● Problem details:
Each record below should be printed exactly as it was written.

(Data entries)
------------------------

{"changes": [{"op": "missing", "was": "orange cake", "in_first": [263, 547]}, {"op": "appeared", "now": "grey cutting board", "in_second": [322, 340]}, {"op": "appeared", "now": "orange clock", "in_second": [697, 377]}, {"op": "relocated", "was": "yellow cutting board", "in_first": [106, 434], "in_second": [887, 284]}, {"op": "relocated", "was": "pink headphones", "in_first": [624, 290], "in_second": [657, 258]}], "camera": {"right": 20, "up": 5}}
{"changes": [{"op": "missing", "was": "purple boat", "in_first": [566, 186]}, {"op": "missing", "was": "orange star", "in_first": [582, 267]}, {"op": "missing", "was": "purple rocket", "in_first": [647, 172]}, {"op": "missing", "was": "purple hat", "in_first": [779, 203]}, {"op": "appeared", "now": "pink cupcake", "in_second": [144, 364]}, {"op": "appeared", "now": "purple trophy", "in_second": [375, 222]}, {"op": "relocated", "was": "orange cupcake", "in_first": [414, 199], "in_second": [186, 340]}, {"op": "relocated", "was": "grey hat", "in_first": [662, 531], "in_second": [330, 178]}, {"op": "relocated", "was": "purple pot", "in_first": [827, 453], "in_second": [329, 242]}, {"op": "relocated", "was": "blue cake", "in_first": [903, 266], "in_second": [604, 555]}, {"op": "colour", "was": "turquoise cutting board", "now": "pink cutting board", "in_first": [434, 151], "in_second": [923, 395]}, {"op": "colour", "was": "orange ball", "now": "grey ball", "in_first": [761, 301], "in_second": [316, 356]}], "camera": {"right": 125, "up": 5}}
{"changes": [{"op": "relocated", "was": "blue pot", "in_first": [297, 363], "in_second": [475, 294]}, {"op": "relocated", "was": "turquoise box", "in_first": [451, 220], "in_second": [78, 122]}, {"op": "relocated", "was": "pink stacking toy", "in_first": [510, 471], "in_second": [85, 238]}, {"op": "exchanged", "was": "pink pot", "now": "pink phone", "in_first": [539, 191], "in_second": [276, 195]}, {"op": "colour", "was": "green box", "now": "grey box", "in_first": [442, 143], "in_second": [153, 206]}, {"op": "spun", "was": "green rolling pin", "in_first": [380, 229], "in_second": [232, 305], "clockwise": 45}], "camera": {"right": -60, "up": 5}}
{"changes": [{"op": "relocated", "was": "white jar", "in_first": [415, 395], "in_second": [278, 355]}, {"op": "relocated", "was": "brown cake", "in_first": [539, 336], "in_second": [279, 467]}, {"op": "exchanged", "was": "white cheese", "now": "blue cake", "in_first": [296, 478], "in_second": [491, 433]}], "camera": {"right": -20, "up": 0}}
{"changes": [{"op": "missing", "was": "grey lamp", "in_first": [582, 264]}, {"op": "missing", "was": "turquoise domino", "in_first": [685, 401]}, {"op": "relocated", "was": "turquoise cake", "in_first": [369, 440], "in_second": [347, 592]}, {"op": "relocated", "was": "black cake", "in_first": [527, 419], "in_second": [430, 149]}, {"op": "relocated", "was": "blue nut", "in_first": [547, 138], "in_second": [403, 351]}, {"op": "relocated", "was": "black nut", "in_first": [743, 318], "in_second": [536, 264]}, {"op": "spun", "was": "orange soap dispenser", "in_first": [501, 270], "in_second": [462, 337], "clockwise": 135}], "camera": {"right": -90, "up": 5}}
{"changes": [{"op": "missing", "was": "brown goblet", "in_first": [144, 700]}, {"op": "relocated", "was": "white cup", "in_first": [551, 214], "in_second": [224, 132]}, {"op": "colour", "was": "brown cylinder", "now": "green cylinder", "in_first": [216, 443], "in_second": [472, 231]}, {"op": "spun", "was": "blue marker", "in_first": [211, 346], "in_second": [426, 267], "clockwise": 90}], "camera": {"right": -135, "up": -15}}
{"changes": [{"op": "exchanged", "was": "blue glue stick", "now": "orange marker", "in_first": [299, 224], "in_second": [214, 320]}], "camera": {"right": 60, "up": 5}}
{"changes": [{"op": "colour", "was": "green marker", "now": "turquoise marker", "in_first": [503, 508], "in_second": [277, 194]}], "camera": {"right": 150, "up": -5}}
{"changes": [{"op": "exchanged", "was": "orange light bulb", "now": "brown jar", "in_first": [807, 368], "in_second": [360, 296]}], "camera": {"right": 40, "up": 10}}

------------------------

● Exercise output:
{"changes": [{"op": "missing", "was": "orange cake", "in_first": [263, 547]}, {"op": "appeared", "now": "grey cutting board", "in_second": [322, 340]}, {"op": "appeared", "now": "orange clock", "in_second": [697, 377]}, {"op": "relocated", "was": "yellow cutting board", "in_first": [106, 434], "in_second": [887, 284]}, {"op": "relocated", "was": "pink headphones", "in_first": [624, 290], "in_second": [657, 258]}], "camera": {"right": 20, "up": 5}}
{"changes": [{"op": "missing", "was": "purple boat", "in_first": [566, 186]}, {"op": "missing", "was": "orange star", "in_first": [582, 267]}, {"op": "missing", "was": "purple rocket", "in_first": [647, 172]}, {"op": "missing", "was": "purple hat", "in_first": [779, 203]}, {"op": "appeared", "now": "pink cupcake", "in_second": [144, 364]}, {"op": "appeared", "now": "purple trophy", "in_second": [375, 222]}, {"op": "relocated", "was": "orange cupcake", "in_first": [414, 199], "in_second": [186, 340]}, {"op": "relocated", "was": "grey hat", "in_first": [662, 531], "in_second": [330, 178]}, {"op": "relocated", "was": "purple pot", "in_first": [827, 453], "in_second": [329, 242]}, {"op": "relocated", "was": "blue cake", "in_first": [903, 266], "in_second": [604, 555]}, {"op": "colour", "was": "turquoise cutting board", "now": "pink cutting board", "in_first": [434, 151], "in_second": [923, 395]}, {"op": "colour", "was": "orange ball", "now": "grey ball", "in_first": [761, 301], "in_second": [316, 356]}], "camera": {"right": 125, "up": 5}}
{"changes": [{"op": "relocated", "was": "blue pot", "in_first": [297, 363], "in_second": [475, 294]}, {"op": "relocated", "was": "turquoise box", "in_first": [451, 220], "in_second": [78, 122]}, {"op": "relocated", "was": "pink stacking toy", "in_first": [510, 471], "in_second": [85, 238]}, {"op": "exchanged", "was": "pink pot", "now": "pink phone", "in_first": [539, 191], "in_second": [276, 195]}, {"op": "colour", "was": "green box", "now": "grey box", "in_first": [442, 143], "in_second": [153, 206]}, {"op": "spun", "was": "green rolling pin", "in_first": [380, 229], "in_second": [232, 305], "clockwise": 45}], "camera": {"right": -60, "up": 5}}
{"changes": [{"op": "relocated", "was": "white jar", "in_first": [415, 395], "in_second": [278, 355]}, {"op": "relocated", "was": "brown cake", "in_first": [539, 336], "in_second": [279, 467]}, {"op": "exchanged", "was": "white cheese", "now": "blue cake", "in_first": [296, 478], "in_second": [491, 433]}], "camera": {"right": -20, "up": 0}}
{"changes": [{"op": "missing", "was": "grey lamp", "in_first": [582, 264]}, {"op": "missing", "was": "turquoise domino", "in_first": [685, 401]}, {"op": "relocated", "was": "turquoise cake", "in_first": [369, 440], "in_second": [347, 592]}, {"op": "relocated", "was": "black cake", "in_first": [527, 419], "in_second": [430, 149]}, {"op": "relocated", "was": "blue nut", "in_first": [547, 138], "in_second": [403, 351]}, {"op": "relocated", "was": "black nut", "in_first": [743, 318], "in_second": [536, 264]}, {"op": "spun", "was": "orange soap dispenser", "in_first": [501, 270], "in_second": [462, 337], "clockwise": 135}], "camera": {"right": -90, "up": 5}}
{"changes": [{"op": "missing", "was": "brown goblet", "in_first": [144, 700]}, {"op": "relocated", "was": "white cup", "in_first": [551, 214], "in_second": [224, 132]}, {"op": "colour", "was": "brown cylinder", "now": "green cylinder", "in_first": [216, 443], "in_second": [472, 231]}, {"op": "spun", "was": "blue marker", "in_first": [211, 346], "in_second": [426, 267], "clockwise": 90}], "camera": {"right": -135, "up": -15}}
{"changes": [{"op": "exchanged", "was": "blue glue stick", "now": "orange marker", "in_first": [299, 224], "in_second": [214, 320]}], "camera": {"right": 60, "up": 5}}
{"changes": [{"op": "colour", "was": "green marker", "now": "turquoise marker", "in_first": [503, 508], "in_second": [277, 194]}], "camera": {"right": 150, "up": -5}}
{"changes": [{"op": "exchanged", "was": "orange light bulb", "now": "brown jar", "in_first": [807, 368], "in_second": [360, 296]}], "camera": {"right": 40, "up": 10}}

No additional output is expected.